Records drawn from a dataset:
--------------------------------

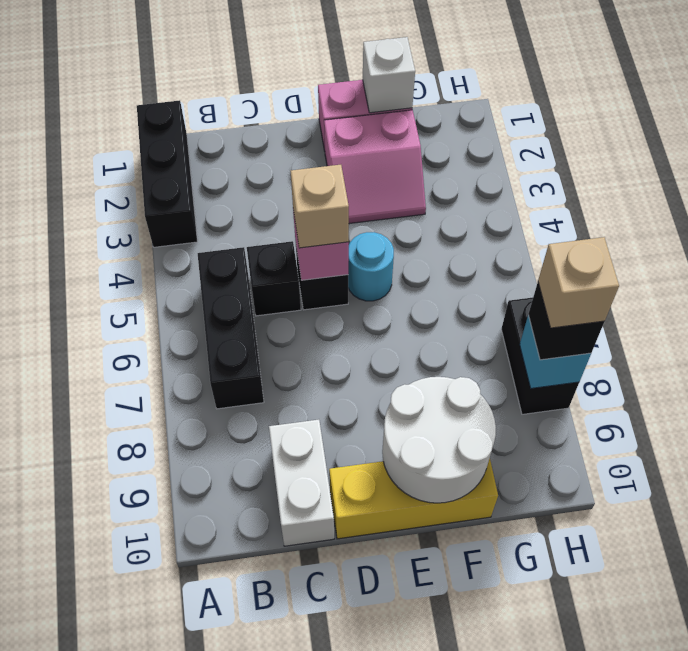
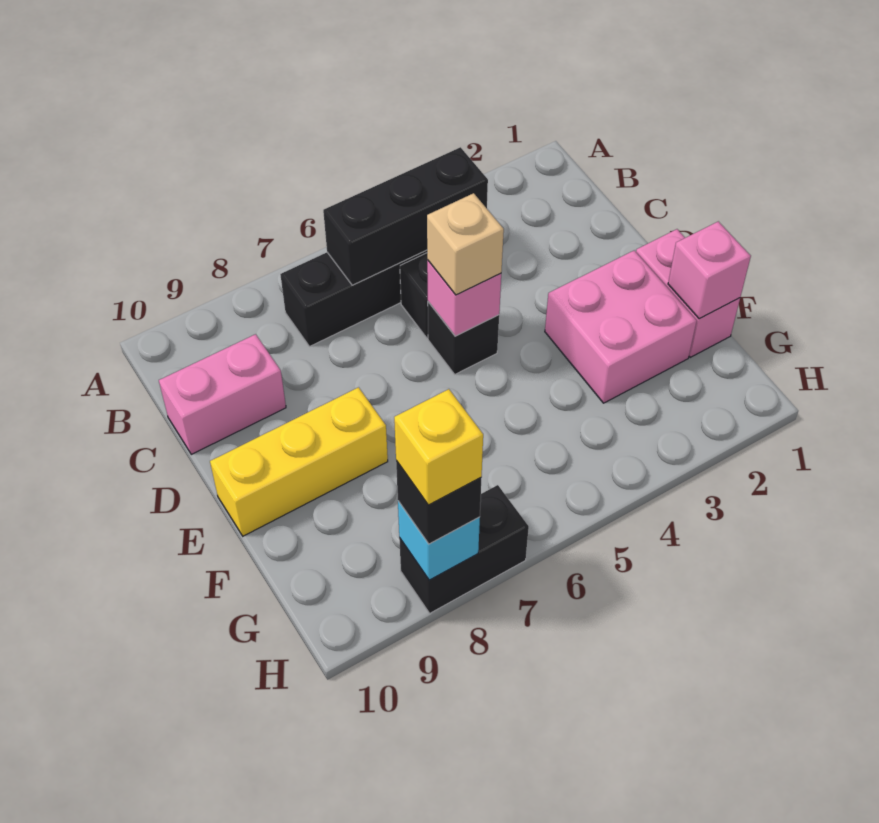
black brick A1:A3 level 1 -> black brick B4:B6 level 2
white brick C9:C10 level 1 -> pink brick C9:C10 level 1
yellow brick D10:F10 level 1 -> yellow brick E8:E10 level 1
pink slope E2:F3 level 1 top 2 -> pink brick E2:F3 level 1
cyan round brick E5 level 1 -> none
white round brick E9:F10 level 2 -> none
white brick F1 level 2 -> pink brick F1 level 2
tan brick H8 level 4 -> yellow brick H8 level 4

--------------------------------

Search the records above for "yellow" and copy every line that has it.

§ **Solution**:
yellow brick D10:F10 level 1 -> yellow brick E8:E10 level 1
tan brick H8 level 4 -> yellow brick H8 level 4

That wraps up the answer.